**Goal:** In the data below, write out again word for word the lines from the one with "yellow rectangle: moved 3 px right, 4 px up" up to and including the one with "blue L-shape: moved 2 px left, 7 px down".

## BEGIN Material shown

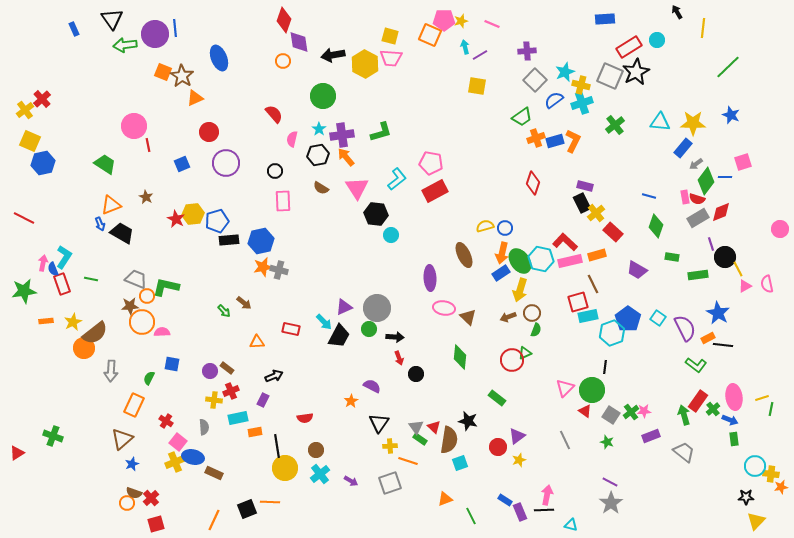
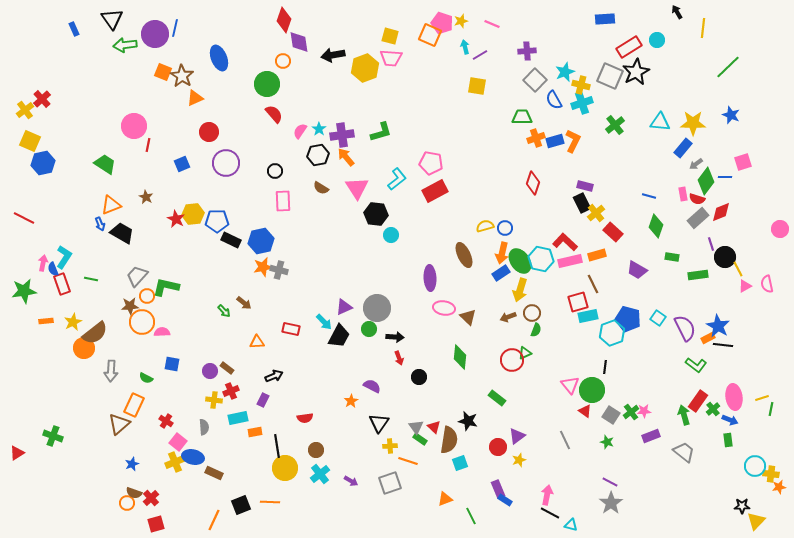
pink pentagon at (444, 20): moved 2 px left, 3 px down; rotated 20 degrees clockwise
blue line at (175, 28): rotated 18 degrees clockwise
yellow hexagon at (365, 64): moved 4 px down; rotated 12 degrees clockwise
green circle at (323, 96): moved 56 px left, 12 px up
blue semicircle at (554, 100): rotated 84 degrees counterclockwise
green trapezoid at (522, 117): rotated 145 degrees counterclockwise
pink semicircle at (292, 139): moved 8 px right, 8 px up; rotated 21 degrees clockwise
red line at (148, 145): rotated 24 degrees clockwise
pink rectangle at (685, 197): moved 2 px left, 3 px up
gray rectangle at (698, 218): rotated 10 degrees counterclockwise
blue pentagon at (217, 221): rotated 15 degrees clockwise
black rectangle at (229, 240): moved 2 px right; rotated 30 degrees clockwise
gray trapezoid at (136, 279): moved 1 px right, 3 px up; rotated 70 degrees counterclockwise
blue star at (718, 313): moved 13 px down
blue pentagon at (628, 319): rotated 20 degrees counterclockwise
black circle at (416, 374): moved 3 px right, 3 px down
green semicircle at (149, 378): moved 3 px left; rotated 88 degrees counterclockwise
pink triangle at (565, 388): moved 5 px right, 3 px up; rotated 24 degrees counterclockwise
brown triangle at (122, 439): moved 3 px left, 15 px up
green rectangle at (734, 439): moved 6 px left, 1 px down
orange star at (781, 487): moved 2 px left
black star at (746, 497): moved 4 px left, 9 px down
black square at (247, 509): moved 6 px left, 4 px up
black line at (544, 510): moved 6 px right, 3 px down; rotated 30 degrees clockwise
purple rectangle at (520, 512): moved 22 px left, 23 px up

## END Material shown
## BEGIN Material shown

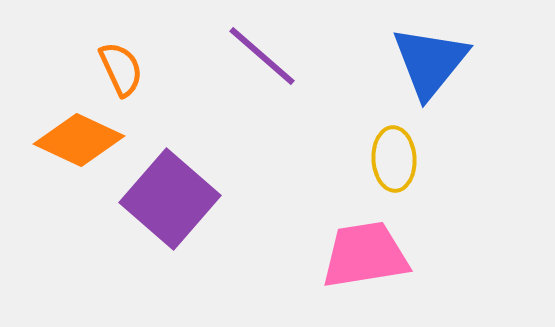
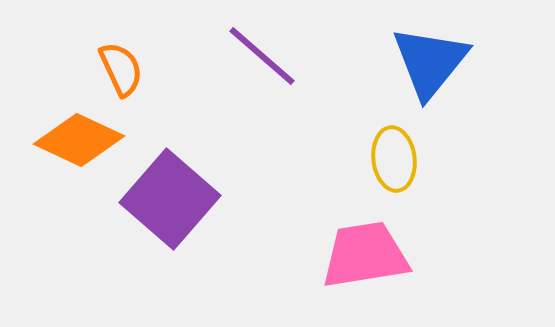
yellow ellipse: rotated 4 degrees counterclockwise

## END Material shown
## BEGIN Material shown

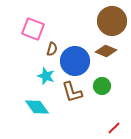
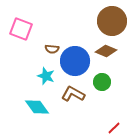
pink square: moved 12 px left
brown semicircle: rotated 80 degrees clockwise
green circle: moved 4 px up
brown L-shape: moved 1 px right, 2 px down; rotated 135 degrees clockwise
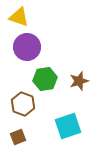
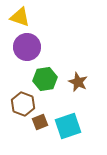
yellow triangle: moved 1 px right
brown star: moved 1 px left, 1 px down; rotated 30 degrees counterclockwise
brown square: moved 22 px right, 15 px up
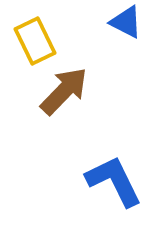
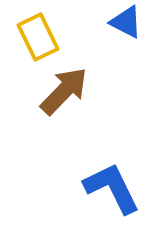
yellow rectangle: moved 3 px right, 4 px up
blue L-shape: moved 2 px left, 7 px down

## END Material shown

**Response:**
yellow rectangle: moved 3 px right, 4 px up
blue L-shape: moved 2 px left, 7 px down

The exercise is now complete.